EXERCISE:
Copy each of the records exactly; leave nothing out.

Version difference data

=====

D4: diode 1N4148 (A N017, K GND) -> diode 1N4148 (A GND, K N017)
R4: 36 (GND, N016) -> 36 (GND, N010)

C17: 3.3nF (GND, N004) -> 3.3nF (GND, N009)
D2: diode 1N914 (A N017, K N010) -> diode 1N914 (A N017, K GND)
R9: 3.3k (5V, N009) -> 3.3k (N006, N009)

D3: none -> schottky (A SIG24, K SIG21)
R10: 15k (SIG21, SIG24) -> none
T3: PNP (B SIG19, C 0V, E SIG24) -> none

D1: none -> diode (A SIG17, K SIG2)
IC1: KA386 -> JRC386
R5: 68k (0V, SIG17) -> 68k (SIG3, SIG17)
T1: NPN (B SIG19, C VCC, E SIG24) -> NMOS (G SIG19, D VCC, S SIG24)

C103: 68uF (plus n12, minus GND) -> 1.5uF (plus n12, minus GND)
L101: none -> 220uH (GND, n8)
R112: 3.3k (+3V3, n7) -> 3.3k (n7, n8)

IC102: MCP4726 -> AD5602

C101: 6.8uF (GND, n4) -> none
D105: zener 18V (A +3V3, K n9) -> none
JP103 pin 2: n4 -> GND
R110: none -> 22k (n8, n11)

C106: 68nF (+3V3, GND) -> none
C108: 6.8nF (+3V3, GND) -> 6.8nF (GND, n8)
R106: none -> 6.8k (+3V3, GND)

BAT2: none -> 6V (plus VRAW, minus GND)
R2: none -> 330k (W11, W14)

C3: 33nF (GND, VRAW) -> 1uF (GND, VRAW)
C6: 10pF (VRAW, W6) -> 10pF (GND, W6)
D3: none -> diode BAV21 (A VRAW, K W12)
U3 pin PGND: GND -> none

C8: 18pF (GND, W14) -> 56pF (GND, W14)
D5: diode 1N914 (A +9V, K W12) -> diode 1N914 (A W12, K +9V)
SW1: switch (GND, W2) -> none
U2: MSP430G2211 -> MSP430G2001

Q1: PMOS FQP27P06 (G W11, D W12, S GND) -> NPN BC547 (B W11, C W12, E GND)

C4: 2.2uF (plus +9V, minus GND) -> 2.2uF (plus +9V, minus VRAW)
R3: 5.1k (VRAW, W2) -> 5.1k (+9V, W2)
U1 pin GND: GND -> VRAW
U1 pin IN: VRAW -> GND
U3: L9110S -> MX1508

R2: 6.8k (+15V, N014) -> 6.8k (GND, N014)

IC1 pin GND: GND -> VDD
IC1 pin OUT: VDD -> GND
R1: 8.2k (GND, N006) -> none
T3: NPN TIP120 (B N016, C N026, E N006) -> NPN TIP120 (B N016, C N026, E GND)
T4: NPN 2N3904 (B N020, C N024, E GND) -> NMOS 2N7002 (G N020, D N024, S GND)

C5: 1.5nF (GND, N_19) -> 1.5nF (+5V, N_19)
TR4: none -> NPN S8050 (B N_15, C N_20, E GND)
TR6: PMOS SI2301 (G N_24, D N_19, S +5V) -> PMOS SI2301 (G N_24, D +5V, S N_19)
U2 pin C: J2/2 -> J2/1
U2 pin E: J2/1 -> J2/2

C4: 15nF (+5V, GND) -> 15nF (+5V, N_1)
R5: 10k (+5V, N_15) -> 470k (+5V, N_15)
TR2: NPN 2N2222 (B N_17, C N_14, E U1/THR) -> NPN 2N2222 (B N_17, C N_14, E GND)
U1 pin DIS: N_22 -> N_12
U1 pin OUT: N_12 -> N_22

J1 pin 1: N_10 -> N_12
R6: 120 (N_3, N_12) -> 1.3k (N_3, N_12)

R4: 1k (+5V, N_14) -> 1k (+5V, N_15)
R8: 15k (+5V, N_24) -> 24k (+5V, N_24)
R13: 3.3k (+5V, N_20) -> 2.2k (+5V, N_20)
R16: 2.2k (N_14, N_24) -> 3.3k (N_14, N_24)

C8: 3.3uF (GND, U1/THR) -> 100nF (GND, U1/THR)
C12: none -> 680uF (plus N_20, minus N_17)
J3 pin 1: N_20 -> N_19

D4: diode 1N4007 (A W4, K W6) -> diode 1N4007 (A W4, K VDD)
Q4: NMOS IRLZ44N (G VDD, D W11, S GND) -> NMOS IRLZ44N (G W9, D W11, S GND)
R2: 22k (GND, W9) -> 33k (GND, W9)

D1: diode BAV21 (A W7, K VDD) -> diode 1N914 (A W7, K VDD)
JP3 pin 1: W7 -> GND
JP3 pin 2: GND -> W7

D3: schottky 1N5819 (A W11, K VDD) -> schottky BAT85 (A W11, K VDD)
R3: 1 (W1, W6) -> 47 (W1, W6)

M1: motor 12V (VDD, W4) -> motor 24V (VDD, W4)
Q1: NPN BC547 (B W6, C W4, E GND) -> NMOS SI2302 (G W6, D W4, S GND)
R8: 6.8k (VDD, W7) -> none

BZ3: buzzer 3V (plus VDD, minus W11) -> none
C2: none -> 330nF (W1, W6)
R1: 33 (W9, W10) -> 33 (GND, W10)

=====

THE COMPLETED TASK:
D4: diode 1N4148 (A N017, K GND) -> diode 1N4148 (A GND, K N017)
R4: 36 (GND, N016) -> 36 (GND, N010)

C17: 3.3nF (GND, N004) -> 3.3nF (GND, N009)
D2: diode 1N914 (A N017, K N010) -> diode 1N914 (A N017, K GND)
R9: 3.3k (5V, N009) -> 3.3k (N006, N009)

D3: none -> schottky (A SIG24, K SIG21)
R10: 15k (SIG21, SIG24) -> none
T3: PNP (B SIG19, C 0V, E SIG24) -> none

D1: none -> diode (A SIG17, K SIG2)
IC1: KA386 -> JRC386
R5: 68k (0V, SIG17) -> 68k (SIG3, SIG17)
T1: NPN (B SIG19, C VCC, E SIG24) -> NMOS (G SIG19, D VCC, S SIG24)

C103: 68uF (plus n12, minus GND) -> 1.5uF (plus n12, minus GND)
L101: none -> 220uH (GND, n8)
R112: 3.3k (+3V3, n7) -> 3.3k (n7, n8)

IC102: MCP4726 -> AD5602

C101: 6.8uF (GND, n4) -> none
D105: zener 18V (A +3V3, K n9) -> none
JP103 pin 2: n4 -> GND
R110: none -> 22k (n8, n11)

C106: 68nF (+3V3, GND) -> none
C108: 6.8nF (+3V3, GND) -> 6.8nF (GND, n8)
R106: none -> 6.8k (+3V3, GND)

BAT2: none -> 6V (plus VRAW, minus GND)
R2: none -> 330k (W11, W14)

C3: 33nF (GND, VRAW) -> 1uF (GND, VRAW)
C6: 10pF (VRAW, W6) -> 10pF (GND, W6)
D3: none -> diode BAV21 (A VRAW, K W12)
U3 pin PGND: GND -> none

C8: 18pF (GND, W14) -> 56pF (GND, W14)
D5: diode 1N914 (A +9V, K W12) -> diode 1N914 (A W12, K +9V)
SW1: switch (GND, W2) -> none
U2: MSP430G2211 -> MSP430G2001

Q1: PMOS FQP27P06 (G W11, D W12, S GND) -> NPN BC547 (B W11, C W12, E GND)

C4: 2.2uF (plus +9V, minus GND) -> 2.2uF (plus +9V, minus VRAW)
R3: 5.1k (VRAW, W2) -> 5.1k (+9V, W2)
U1 pin GND: GND -> VRAW
U1 pin IN: VRAW -> GND
U3: L9110S -> MX1508

R2: 6.8k (+15V, N014) -> 6.8k (GND, N014)

IC1 pin GND: GND -> VDD
IC1 pin OUT: VDD -> GND
R1: 8.2k (GND, N006) -> none
T3: NPN TIP120 (B N016, C N026, E N006) -> NPN TIP120 (B N016, C N026, E GND)
T4: NPN 2N3904 (B N020, C N024, E GND) -> NMOS 2N7002 (G N020, D N024, S GND)

C5: 1.5nF (GND, N_19) -> 1.5nF (+5V, N_19)
TR4: none -> NPN S8050 (B N_15, C N_20, E GND)
TR6: PMOS SI2301 (G N_24, D N_19, S +5V) -> PMOS SI2301 (G N_24, D +5V, S N_19)
U2 pin C: J2/2 -> J2/1
U2 pin E: J2/1 -> J2/2

C4: 15nF (+5V, GND) -> 15nF (+5V, N_1)
R5: 10k (+5V, N_15) -> 470k (+5V, N_15)
TR2: NPN 2N2222 (B N_17, C N_14, E U1/THR) -> NPN 2N2222 (B N_17, C N_14, E GND)
U1 pin DIS: N_22 -> N_12
U1 pin OUT: N_12 -> N_22

J1 pin 1: N_10 -> N_12
R6: 120 (N_3, N_12) -> 1.3k (N_3, N_12)

R4: 1k (+5V, N_14) -> 1k (+5V, N_15)
R8: 15k (+5V, N_24) -> 24k (+5V, N_24)
R13: 3.3k (+5V, N_20) -> 2.2k (+5V, N_20)
R16: 2.2k (N_14, N_24) -> 3.3k (N_14, N_24)

C8: 3.3uF (GND, U1/THR) -> 100nF (GND, U1/THR)
C12: none -> 680uF (plus N_20, minus N_17)
J3 pin 1: N_20 -> N_19

D4: diode 1N4007 (A W4, K W6) -> diode 1N4007 (A W4, K VDD)
Q4: NMOS IRLZ44N (G VDD, D W11, S GND) -> NMOS IRLZ44N (G W9, D W11, S GND)
R2: 22k (GND, W9) -> 33k (GND, W9)

D1: diode BAV21 (A W7, K VDD) -> diode 1N914 (A W7, K VDD)
JP3 pin 1: W7 -> GND
JP3 pin 2: GND -> W7

D3: schottky 1N5819 (A W11, K VDD) -> schottky BAT85 (A W11, K VDD)
R3: 1 (W1, W6) -> 47 (W1, W6)

M1: motor 12V (VDD, W4) -> motor 24V (VDD, W4)
Q1: NPN BC547 (B W6, C W4, E GND) -> NMOS SI2302 (G W6, D W4, S GND)
R8: 6.8k (VDD, W7) -> none

BZ3: buzzer 3V (plus VDD, minus W11) -> none
C2: none -> 330nF (W1, W6)
R1: 33 (W9, W10) -> 33 (GND, W10)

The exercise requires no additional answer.